Problem statement: Instruction for the data below: set down exactly the lines from the line with "D3: none -> schottky (A GND, K VS)" to the line with "S2: switch (EN0, GND) -> button (EN0, GND)", inclusive, and no others.

── Data for the task ──

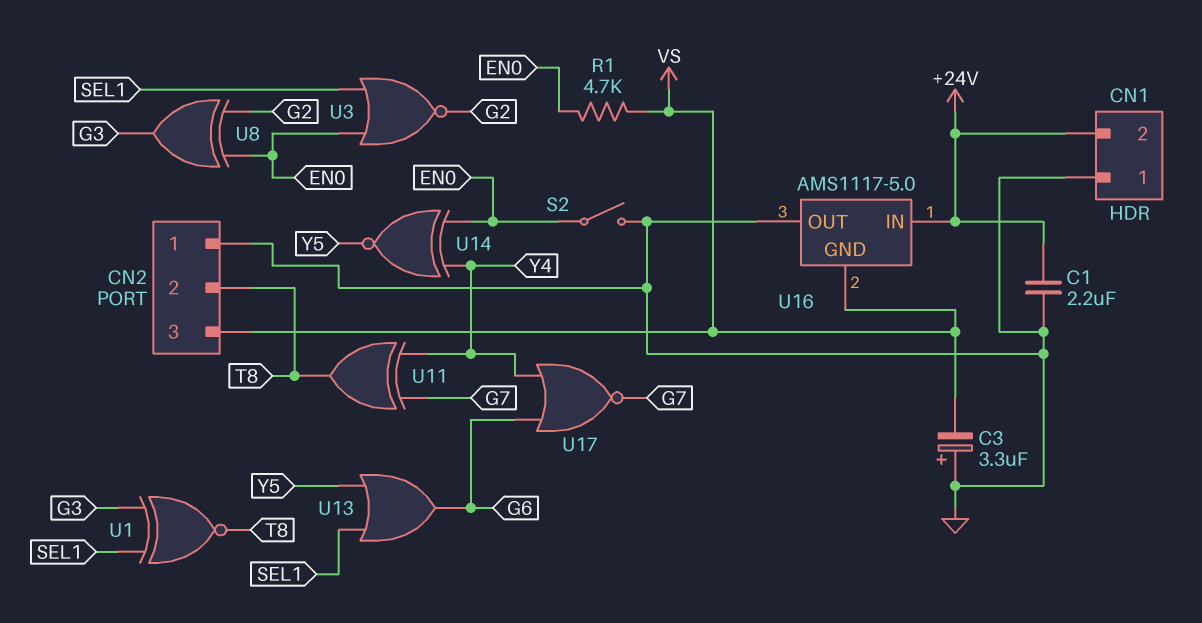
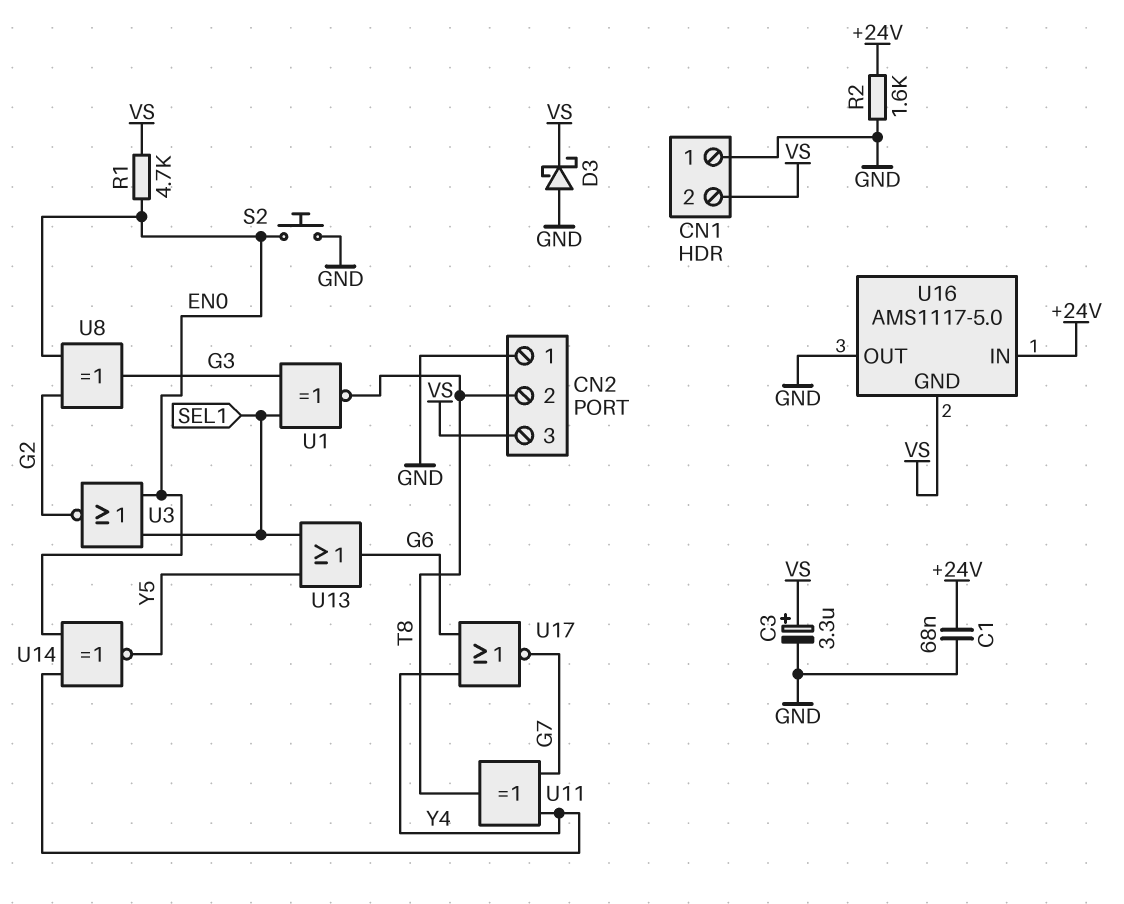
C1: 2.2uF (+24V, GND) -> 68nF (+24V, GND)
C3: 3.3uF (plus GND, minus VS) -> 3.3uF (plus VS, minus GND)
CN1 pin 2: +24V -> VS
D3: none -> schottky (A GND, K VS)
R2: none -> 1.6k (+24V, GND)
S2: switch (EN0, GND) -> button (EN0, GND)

───
── Data for the task ──

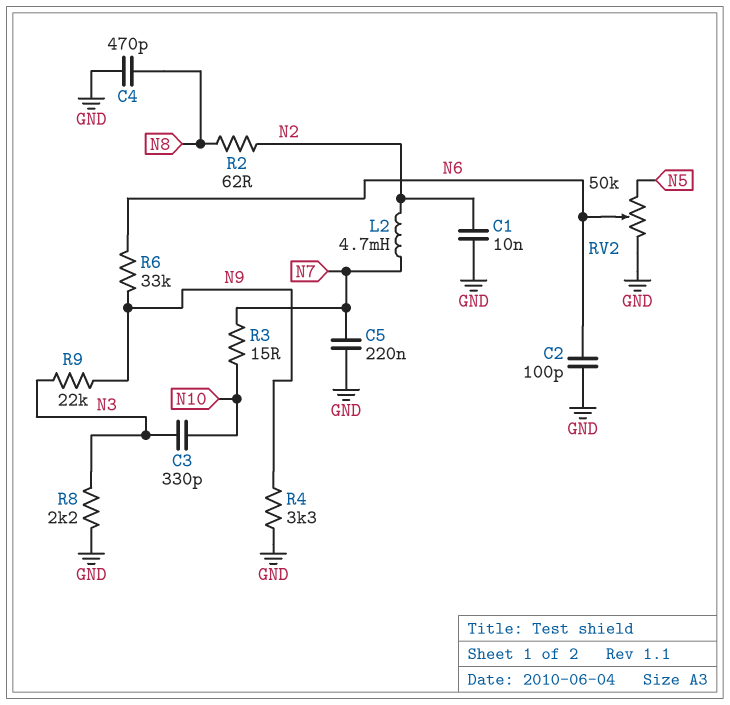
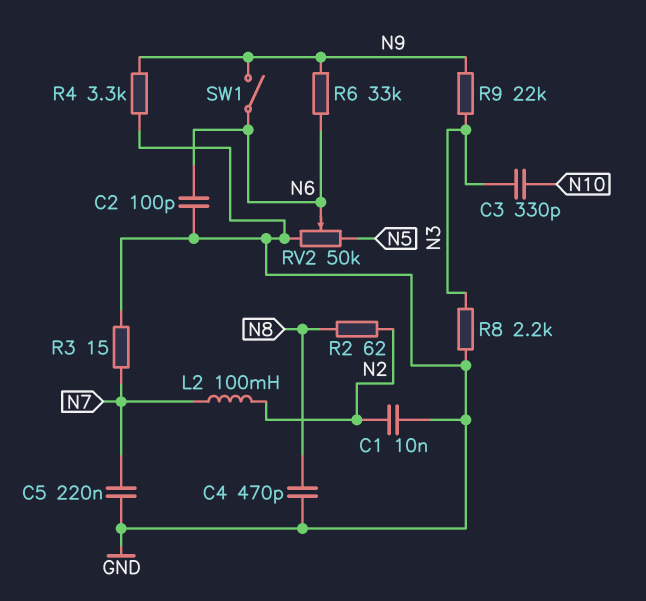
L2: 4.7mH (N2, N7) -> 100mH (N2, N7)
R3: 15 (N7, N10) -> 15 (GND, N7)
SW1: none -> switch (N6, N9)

───

Task response:
D3: none -> schottky (A GND, K VS)
R2: none -> 1.6k (+24V, GND)
S2: switch (EN0, GND) -> button (EN0, GND)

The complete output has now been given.